[Image change detection data]

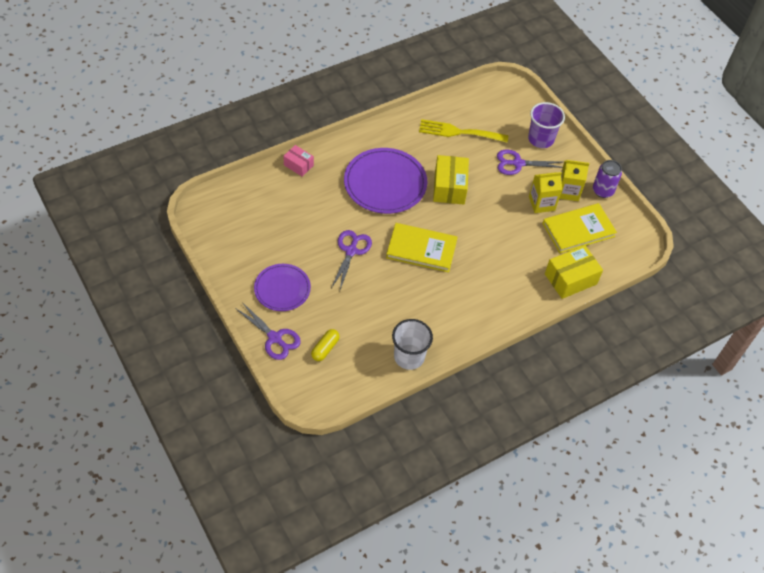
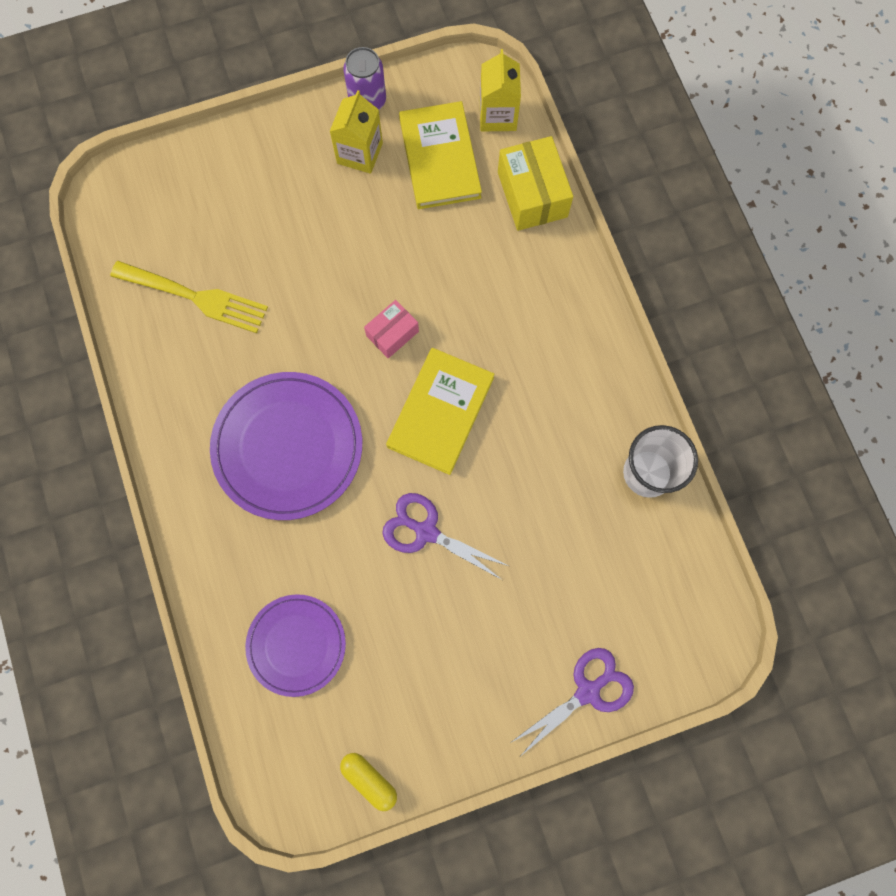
camera: 75 degrees left, 20 degrees up
(282, 289) = (489, 665): purple plate -> purple plate (296, 645)
(298, 165) = (216, 597): pink box -> pink box (392, 333)
(325, 348) = (617, 607): yellow capsule -> yellow capsule (369, 780)
(449, 187) = (317, 339): yellow box -> none
(458, 132) = (196, 297): yellow fork -> yellow fork turned 90 degrees counterclockwise
(518, 163) = (286, 216): purple scissors -> none
(541, 139) = (240, 167): purple cup -> none
(541, 203) = (377, 199): yellow carton -> yellow carton (497, 115)

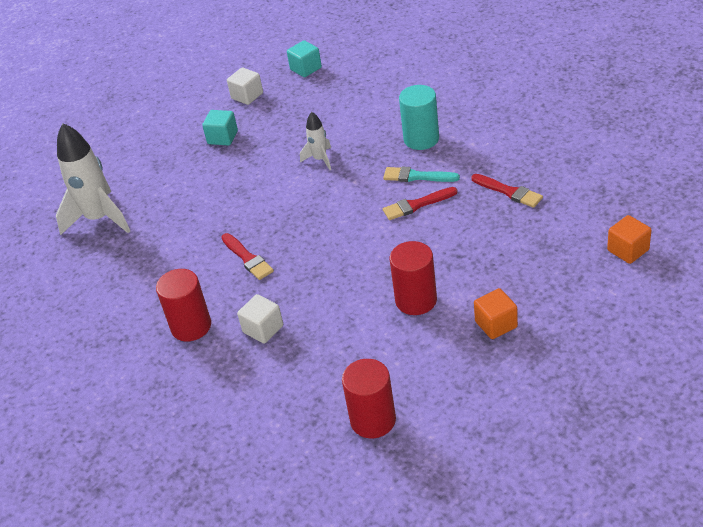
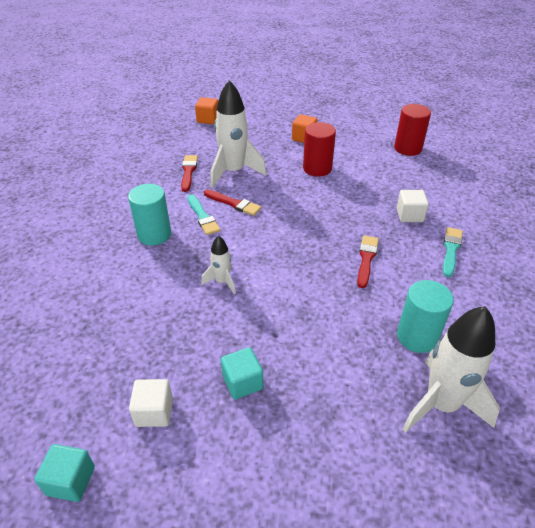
camera: 135 degrees left, 0 degrees up
(150, 240) = (417, 336): none -> turquoise cylinder
(191, 326) = (451, 250): red cylinder -> turquoise brush
(306, 69) = (72, 384): turquoise cube -> turquoise cube (71, 481)
(475, 226) = (234, 172): none -> white rocket

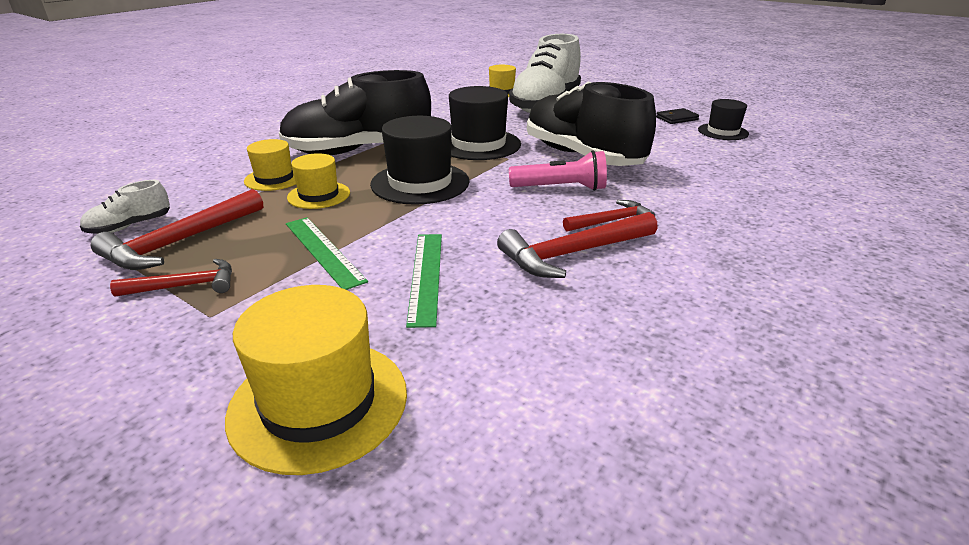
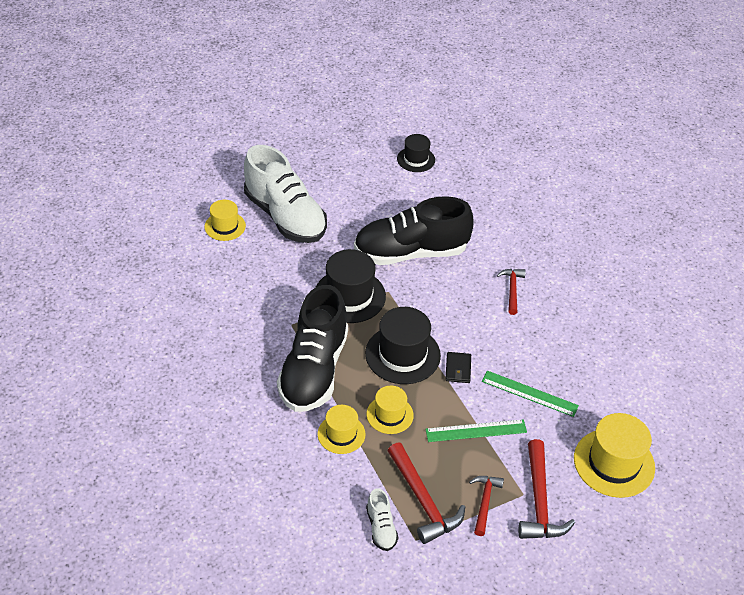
camera: 65 degrees left, 15 degrees up
(560, 188) = (455, 289): pink flashlight -> none
(573, 254) = (539, 324): red hammer -> red hammer (539, 501)
(676, 118) = (373, 164): black wallet -> black wallet (458, 369)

HOW TO COMPLETE THIS TASK:
From the data, collect all lines where the string "turquoise" appears.

WRITTEN SOLUTION:
(150, 240) = (417, 336): none -> turquoise cylinder
(191, 326) = (451, 250): red cylinder -> turquoise brush
(306, 69) = (72, 384): turquoise cube -> turquoise cube (71, 481)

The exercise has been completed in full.